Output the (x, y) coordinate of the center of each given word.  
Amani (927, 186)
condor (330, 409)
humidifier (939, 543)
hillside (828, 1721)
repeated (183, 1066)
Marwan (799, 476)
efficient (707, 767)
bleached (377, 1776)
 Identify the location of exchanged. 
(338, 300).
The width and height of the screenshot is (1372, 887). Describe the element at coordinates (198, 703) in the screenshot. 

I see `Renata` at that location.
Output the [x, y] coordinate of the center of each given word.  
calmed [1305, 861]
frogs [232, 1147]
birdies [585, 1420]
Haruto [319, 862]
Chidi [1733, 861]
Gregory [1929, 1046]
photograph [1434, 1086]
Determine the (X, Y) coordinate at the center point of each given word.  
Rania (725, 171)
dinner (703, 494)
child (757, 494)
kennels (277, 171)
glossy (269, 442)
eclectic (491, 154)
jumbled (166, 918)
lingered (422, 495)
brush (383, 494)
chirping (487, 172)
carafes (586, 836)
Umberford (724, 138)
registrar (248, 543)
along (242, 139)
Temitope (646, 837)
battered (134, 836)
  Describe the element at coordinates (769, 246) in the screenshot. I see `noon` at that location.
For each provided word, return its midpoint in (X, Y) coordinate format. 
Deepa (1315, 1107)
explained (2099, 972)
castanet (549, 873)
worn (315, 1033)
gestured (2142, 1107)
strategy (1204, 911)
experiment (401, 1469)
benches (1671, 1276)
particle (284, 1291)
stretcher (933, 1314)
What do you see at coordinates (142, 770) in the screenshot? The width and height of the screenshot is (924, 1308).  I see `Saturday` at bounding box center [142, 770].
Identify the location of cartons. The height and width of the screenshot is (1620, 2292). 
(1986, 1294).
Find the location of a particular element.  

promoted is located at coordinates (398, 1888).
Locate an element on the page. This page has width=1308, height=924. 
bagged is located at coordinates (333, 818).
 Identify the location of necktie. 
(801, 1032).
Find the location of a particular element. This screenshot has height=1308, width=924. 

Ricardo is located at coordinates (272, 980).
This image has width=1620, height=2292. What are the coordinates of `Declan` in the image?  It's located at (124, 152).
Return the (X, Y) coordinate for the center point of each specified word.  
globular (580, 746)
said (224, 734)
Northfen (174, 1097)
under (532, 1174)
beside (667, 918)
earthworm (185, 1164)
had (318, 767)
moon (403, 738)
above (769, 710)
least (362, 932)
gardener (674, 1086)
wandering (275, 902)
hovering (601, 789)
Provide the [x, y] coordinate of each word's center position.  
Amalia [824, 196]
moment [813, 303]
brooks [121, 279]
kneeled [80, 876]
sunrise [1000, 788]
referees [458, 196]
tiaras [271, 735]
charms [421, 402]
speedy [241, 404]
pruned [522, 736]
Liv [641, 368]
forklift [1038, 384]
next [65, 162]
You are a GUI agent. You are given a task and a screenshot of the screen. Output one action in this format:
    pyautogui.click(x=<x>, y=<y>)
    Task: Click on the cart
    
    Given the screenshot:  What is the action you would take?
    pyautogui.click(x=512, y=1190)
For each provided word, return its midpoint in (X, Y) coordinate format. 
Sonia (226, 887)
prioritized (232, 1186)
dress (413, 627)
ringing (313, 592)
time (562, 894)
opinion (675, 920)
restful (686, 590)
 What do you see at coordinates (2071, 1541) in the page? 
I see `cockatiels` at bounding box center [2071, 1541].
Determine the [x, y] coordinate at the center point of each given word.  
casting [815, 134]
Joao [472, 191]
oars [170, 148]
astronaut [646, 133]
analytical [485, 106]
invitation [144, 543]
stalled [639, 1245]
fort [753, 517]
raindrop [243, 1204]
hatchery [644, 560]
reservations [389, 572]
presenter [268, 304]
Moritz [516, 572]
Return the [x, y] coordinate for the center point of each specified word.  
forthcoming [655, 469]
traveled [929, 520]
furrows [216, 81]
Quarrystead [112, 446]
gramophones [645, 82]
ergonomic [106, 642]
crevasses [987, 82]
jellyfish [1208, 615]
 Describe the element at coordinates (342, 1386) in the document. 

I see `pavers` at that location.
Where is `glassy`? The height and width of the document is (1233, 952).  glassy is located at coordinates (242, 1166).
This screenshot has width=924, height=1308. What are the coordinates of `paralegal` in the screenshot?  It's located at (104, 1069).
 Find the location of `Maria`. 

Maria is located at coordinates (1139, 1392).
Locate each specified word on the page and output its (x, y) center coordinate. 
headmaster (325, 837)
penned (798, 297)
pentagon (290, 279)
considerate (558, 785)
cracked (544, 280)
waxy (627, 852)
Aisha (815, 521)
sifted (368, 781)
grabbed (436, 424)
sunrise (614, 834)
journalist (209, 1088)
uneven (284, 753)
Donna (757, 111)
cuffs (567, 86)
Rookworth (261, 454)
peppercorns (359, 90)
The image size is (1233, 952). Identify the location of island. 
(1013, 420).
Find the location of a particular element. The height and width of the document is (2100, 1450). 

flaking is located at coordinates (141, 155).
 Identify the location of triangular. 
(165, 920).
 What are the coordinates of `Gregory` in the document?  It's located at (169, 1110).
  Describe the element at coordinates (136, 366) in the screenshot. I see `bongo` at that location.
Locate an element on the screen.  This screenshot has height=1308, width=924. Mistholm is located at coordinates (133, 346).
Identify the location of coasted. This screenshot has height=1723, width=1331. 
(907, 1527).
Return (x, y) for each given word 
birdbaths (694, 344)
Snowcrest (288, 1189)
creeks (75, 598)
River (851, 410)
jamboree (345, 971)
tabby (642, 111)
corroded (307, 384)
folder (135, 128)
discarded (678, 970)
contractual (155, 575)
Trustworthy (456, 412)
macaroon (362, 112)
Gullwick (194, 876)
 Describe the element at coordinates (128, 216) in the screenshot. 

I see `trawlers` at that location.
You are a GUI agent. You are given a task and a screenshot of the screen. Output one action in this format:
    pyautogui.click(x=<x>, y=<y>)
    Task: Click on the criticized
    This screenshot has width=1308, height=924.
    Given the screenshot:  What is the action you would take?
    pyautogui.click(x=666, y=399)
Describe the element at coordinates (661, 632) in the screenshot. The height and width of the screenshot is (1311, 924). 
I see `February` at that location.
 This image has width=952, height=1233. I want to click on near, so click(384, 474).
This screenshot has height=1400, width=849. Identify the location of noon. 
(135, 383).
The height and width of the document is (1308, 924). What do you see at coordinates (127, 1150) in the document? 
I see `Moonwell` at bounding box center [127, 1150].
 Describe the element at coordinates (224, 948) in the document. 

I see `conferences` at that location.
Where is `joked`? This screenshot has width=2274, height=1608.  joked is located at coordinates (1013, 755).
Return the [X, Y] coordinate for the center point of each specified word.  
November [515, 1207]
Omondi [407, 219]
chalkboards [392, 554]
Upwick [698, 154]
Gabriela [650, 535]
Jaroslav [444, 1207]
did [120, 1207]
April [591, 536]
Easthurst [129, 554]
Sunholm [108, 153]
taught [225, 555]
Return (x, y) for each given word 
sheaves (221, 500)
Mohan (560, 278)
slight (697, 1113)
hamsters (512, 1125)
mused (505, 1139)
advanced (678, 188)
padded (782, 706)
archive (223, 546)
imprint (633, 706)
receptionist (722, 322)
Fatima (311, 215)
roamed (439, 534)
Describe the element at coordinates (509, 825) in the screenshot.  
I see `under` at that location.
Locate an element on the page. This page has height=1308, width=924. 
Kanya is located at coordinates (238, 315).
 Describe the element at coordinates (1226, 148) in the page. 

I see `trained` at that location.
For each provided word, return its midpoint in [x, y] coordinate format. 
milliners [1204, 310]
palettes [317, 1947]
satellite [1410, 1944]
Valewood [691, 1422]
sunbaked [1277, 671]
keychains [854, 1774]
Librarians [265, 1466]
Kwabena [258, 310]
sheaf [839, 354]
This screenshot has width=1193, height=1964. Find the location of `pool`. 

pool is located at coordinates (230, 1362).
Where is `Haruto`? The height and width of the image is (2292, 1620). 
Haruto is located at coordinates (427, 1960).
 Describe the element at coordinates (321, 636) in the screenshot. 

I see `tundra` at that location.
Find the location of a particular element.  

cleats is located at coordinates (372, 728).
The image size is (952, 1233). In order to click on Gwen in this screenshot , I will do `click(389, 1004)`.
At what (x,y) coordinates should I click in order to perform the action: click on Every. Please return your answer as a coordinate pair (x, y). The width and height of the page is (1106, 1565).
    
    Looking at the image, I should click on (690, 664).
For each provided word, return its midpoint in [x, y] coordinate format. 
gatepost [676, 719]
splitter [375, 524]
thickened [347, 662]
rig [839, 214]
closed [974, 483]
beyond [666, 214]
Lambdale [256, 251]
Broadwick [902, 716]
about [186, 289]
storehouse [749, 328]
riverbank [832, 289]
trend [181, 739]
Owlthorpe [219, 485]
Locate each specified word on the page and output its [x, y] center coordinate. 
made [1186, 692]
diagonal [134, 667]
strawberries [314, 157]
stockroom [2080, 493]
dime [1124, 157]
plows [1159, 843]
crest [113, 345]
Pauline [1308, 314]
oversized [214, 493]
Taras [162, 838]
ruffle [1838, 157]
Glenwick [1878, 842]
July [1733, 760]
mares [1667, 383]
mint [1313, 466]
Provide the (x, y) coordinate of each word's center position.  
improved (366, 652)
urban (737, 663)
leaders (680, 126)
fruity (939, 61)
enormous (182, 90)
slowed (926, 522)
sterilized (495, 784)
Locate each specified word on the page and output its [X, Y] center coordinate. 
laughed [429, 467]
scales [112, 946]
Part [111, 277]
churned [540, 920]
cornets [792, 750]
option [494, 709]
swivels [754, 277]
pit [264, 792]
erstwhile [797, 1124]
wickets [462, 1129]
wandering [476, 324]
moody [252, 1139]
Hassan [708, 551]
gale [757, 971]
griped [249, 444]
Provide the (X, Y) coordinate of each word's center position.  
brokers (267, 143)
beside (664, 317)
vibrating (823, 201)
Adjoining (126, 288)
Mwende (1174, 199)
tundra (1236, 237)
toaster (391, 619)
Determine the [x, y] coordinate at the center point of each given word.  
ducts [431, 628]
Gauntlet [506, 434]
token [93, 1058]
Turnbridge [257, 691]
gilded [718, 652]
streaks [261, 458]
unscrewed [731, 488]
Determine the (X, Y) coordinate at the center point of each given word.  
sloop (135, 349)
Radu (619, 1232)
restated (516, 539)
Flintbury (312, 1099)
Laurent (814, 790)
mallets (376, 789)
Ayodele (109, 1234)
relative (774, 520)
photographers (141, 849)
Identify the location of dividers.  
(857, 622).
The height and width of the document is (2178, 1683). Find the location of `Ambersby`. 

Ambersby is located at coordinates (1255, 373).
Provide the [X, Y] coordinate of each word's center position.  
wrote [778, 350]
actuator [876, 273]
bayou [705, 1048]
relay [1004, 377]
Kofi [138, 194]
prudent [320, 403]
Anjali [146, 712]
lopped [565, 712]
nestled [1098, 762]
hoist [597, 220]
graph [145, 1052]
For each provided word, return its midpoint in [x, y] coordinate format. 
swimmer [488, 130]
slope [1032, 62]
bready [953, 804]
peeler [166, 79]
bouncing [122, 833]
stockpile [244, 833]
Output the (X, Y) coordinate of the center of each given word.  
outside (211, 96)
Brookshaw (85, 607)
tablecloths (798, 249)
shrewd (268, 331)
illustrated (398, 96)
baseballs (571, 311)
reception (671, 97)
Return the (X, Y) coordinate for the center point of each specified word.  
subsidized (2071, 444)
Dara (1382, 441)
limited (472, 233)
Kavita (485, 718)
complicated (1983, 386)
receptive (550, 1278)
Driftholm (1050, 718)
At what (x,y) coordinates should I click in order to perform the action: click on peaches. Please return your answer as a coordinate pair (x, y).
______
# Exercise directions:
Put everything from the very start of the rows down to the line containing "jumbled (166, 918)", both included, into a numbered list, leaving out any blank lines.

# Answer for the task:
1. Output the (x, y) coordinate of the center of each given word.  
2. Amani (927, 186)
3. condor (330, 409)
4. humidifier (939, 543)
5. hillside (828, 1721)
6. repeated (183, 1066)
7. Marwan (799, 476)
8. efficient (707, 767)
9. bleached (377, 1776)
10.  Identify the location of exchanged. 
11. (338, 300).
12. The width and height of the screenshot is (1372, 887). Describe the element at coordinates (198, 703) in the screenshot. 
13. I see `Renata` at that location.
14. Output the [x, y] coordinate of the center of each given word.  
15. calmed [1305, 861]
16. frogs [232, 1147]
17. birdies [585, 1420]
18. Haruto [319, 862]
19. Chidi [1733, 861]
20. Gregory [1929, 1046]
21. photograph [1434, 1086]
22. Determine the (X, Y) coordinate at the center point of each given word.  
23. Rania (725, 171)
24. dinner (703, 494)
25. child (757, 494)
26. kennels (277, 171)
27. glossy (269, 442)
28. eclectic (491, 154)
29. jumbled (166, 918)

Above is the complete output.